Material shown →
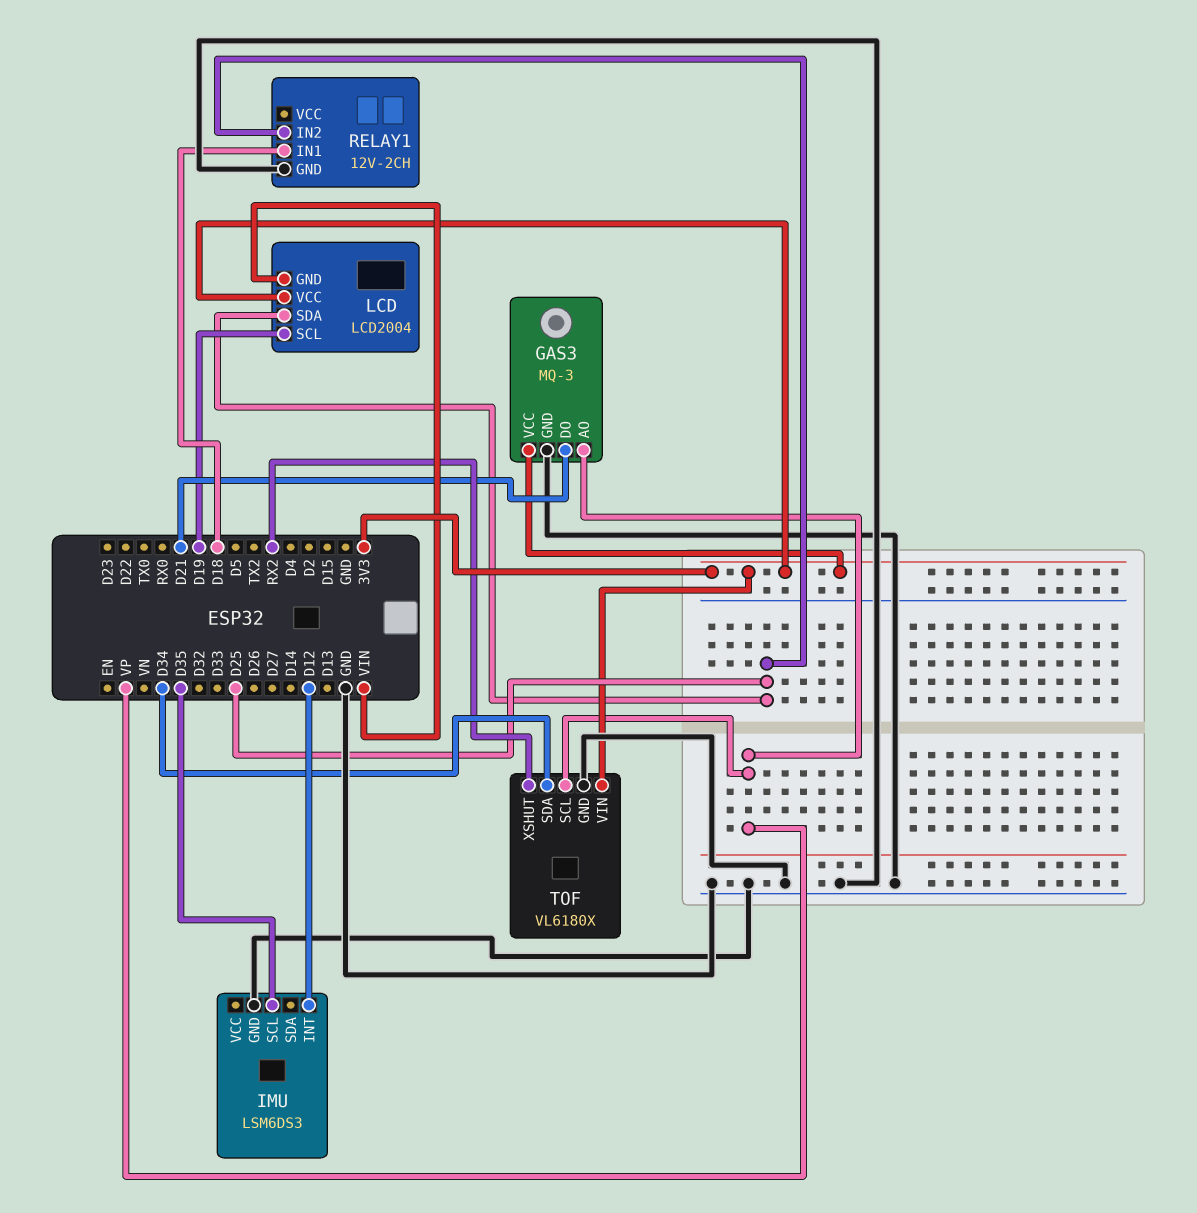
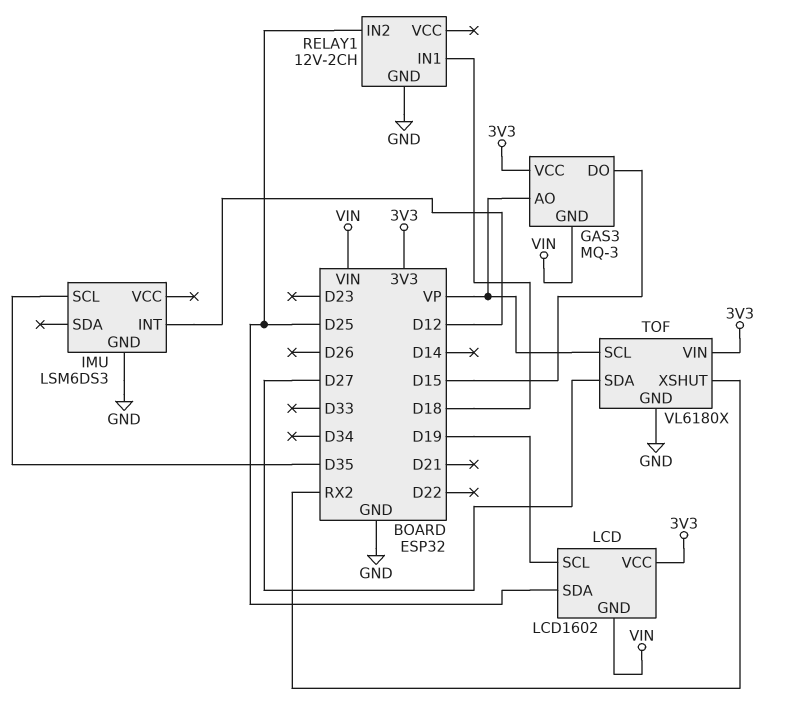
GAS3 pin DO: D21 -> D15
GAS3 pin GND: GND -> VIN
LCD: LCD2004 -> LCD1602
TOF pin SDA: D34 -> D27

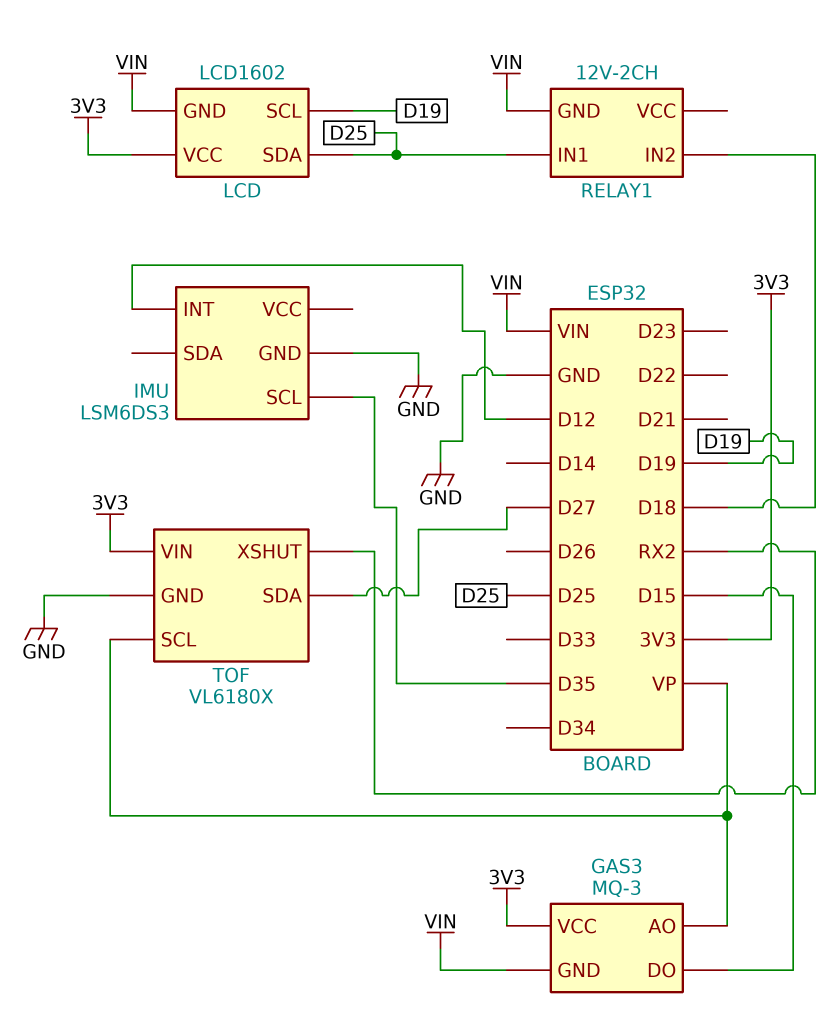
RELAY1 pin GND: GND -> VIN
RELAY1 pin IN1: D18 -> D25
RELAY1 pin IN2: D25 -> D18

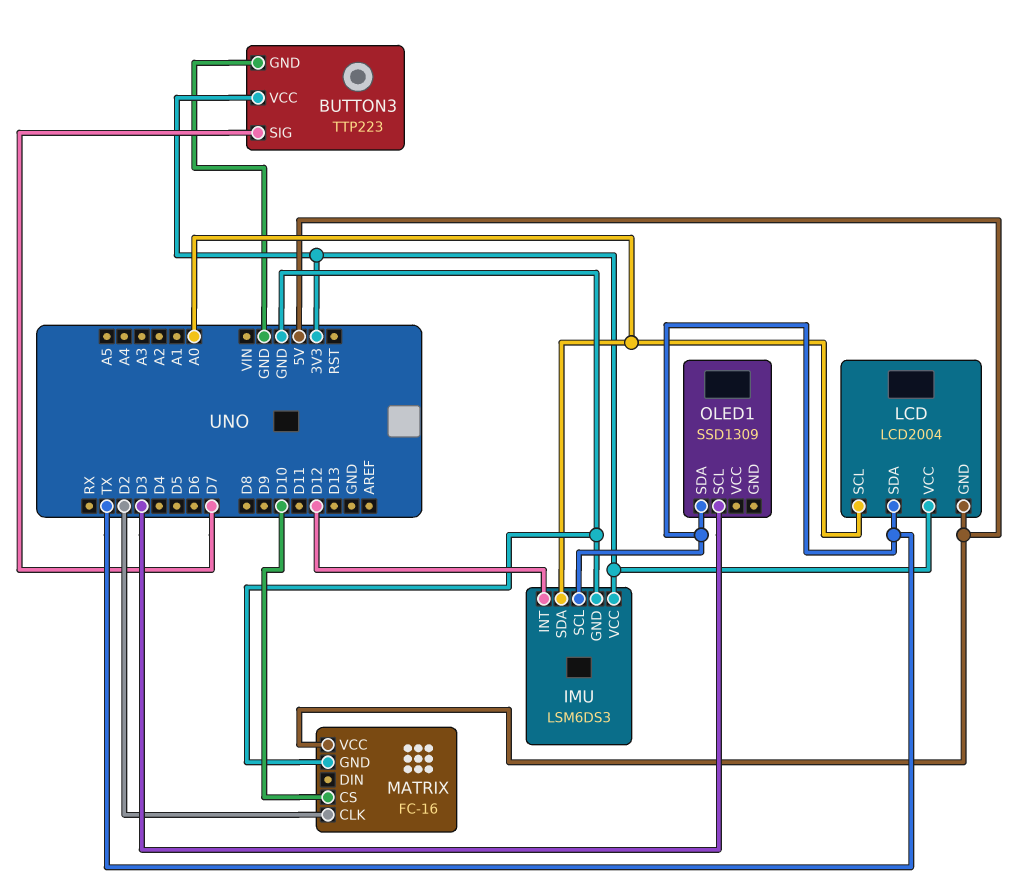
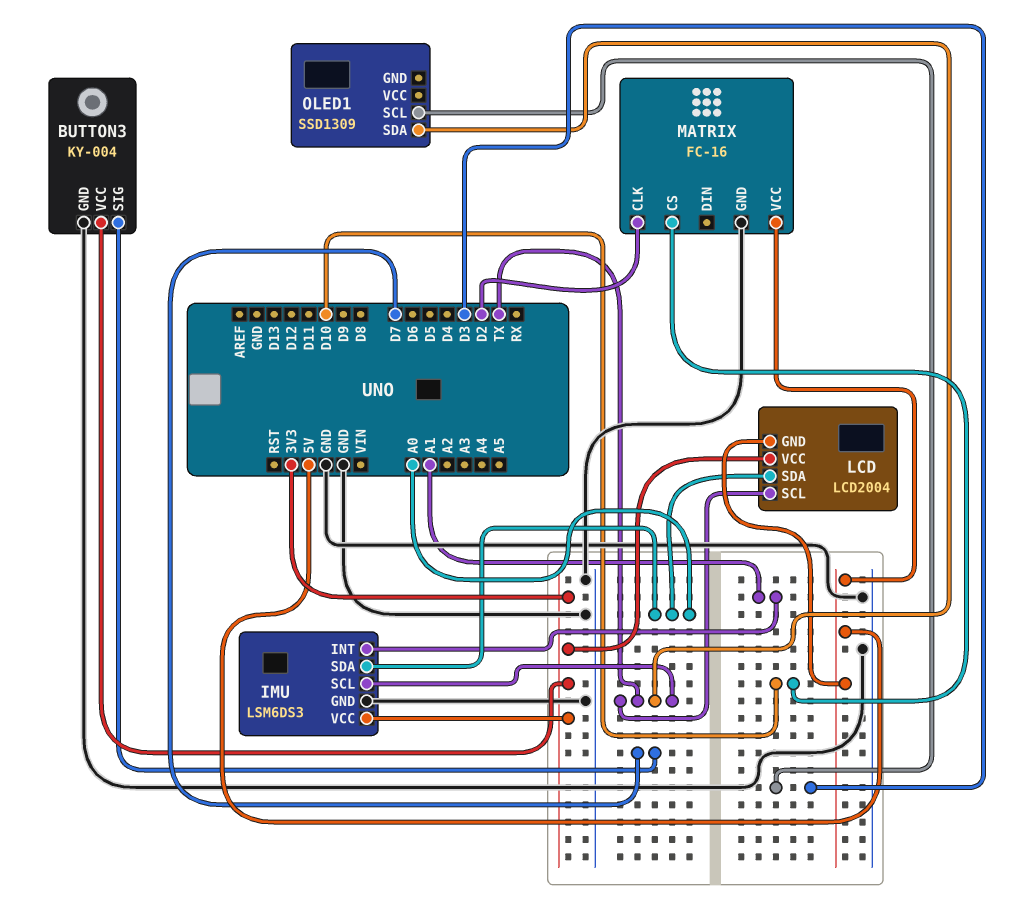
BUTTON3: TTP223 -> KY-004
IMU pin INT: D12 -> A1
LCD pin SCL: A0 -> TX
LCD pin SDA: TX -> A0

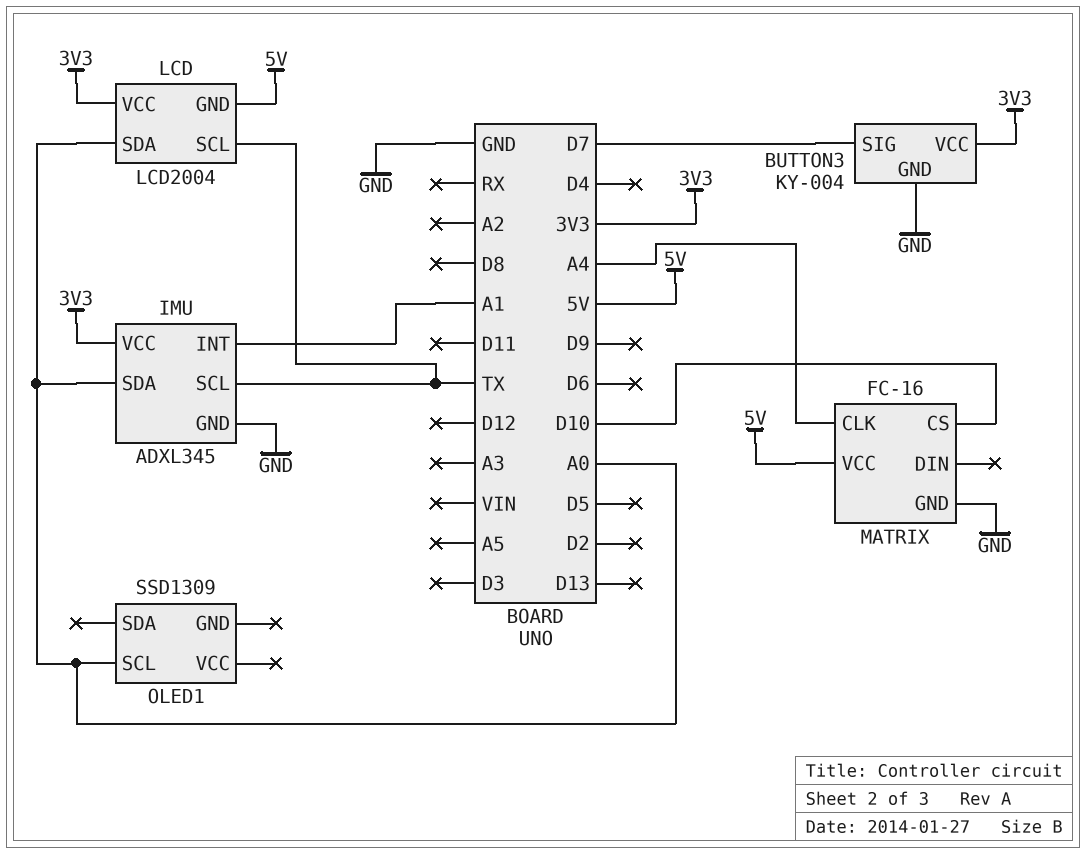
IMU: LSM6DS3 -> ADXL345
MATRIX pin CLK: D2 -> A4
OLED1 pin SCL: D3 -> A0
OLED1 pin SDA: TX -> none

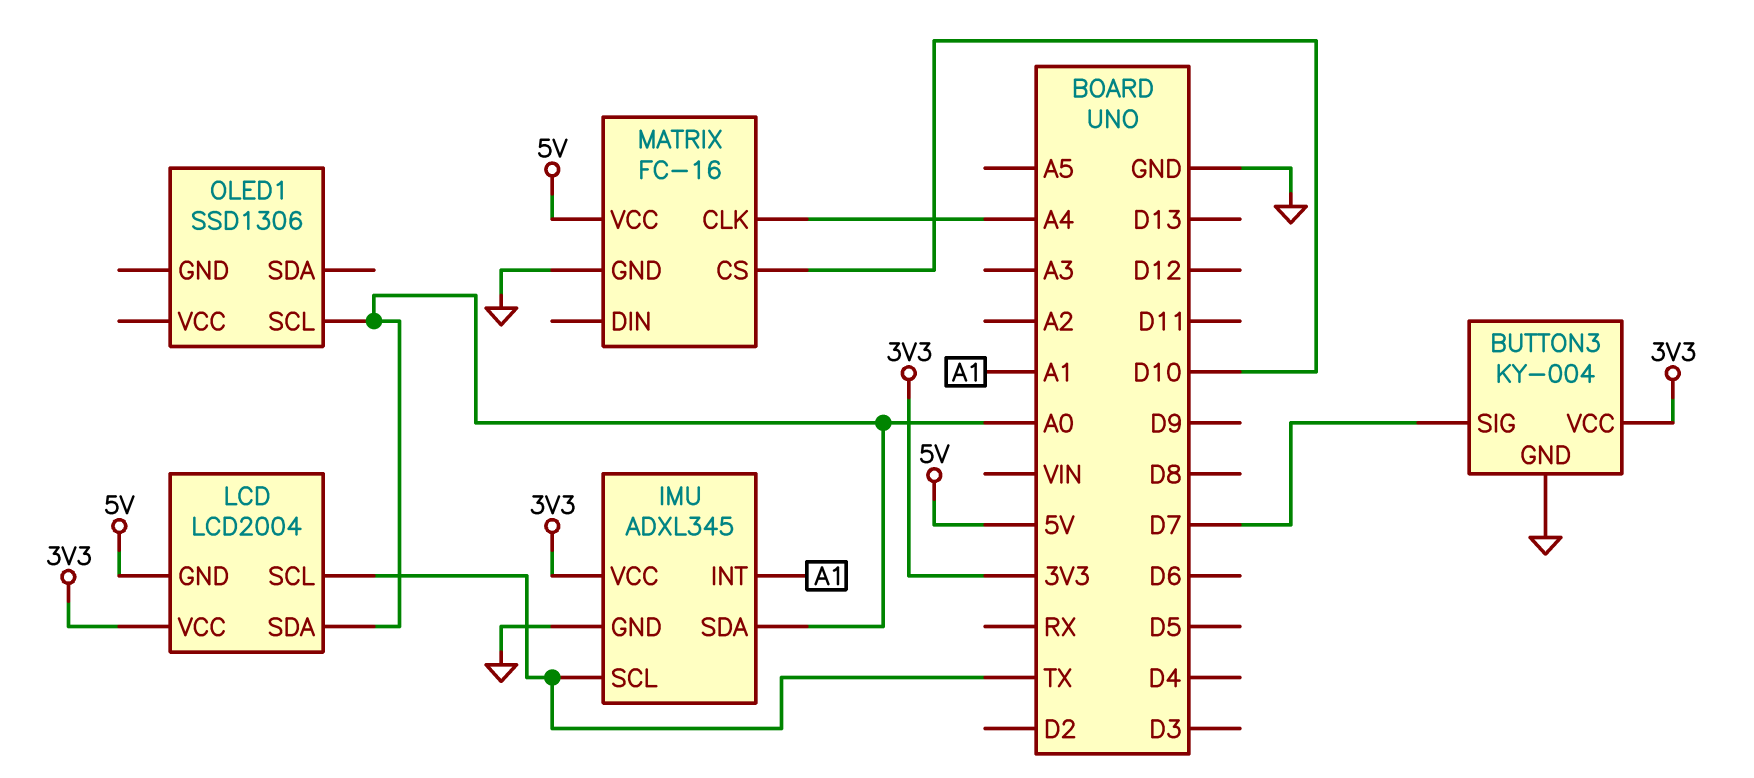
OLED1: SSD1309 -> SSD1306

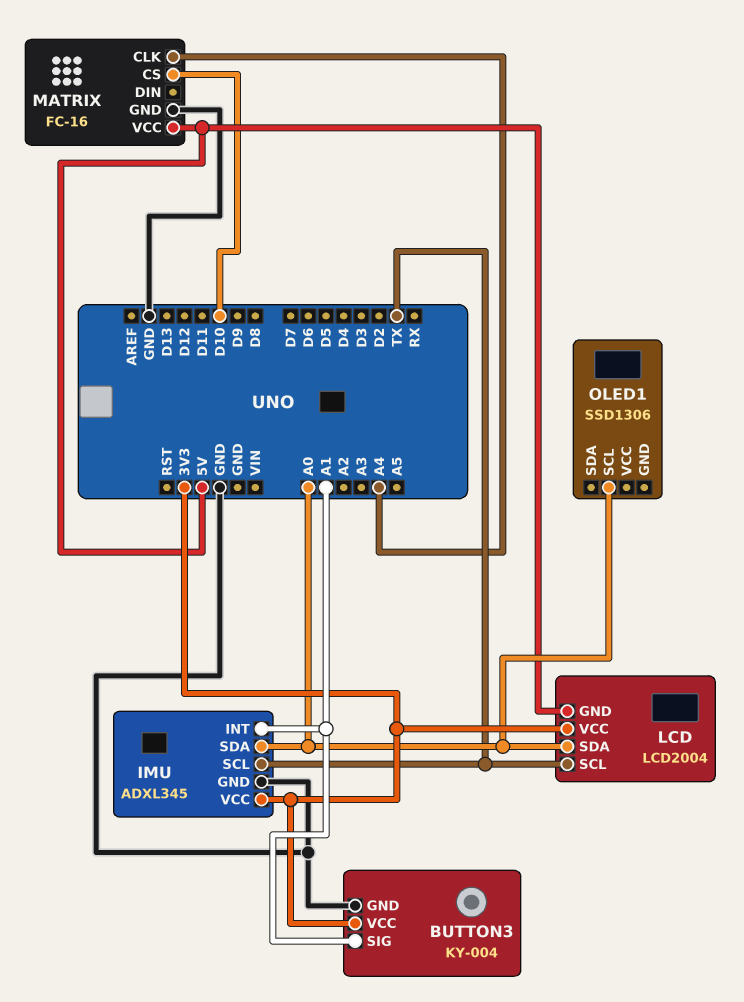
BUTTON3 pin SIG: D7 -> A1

Required action → I need the entries printed exactly, with each picture left out.

Result of this exercise →
GAS3 pin DO: D21 -> D15
GAS3 pin GND: GND -> VIN
LCD: LCD2004 -> LCD1602
TOF pin SDA: D34 -> D27

RELAY1 pin GND: GND -> VIN
RELAY1 pin IN1: D18 -> D25
RELAY1 pin IN2: D25 -> D18

BUTTON3: TTP223 -> KY-004
IMU pin INT: D12 -> A1
LCD pin SCL: A0 -> TX
LCD pin SDA: TX -> A0

IMU: LSM6DS3 -> ADXL345
MATRIX pin CLK: D2 -> A4
OLED1 pin SCL: D3 -> A0
OLED1 pin SDA: TX -> none

OLED1: SSD1309 -> SSD1306

BUTTON3 pin SIG: D7 -> A1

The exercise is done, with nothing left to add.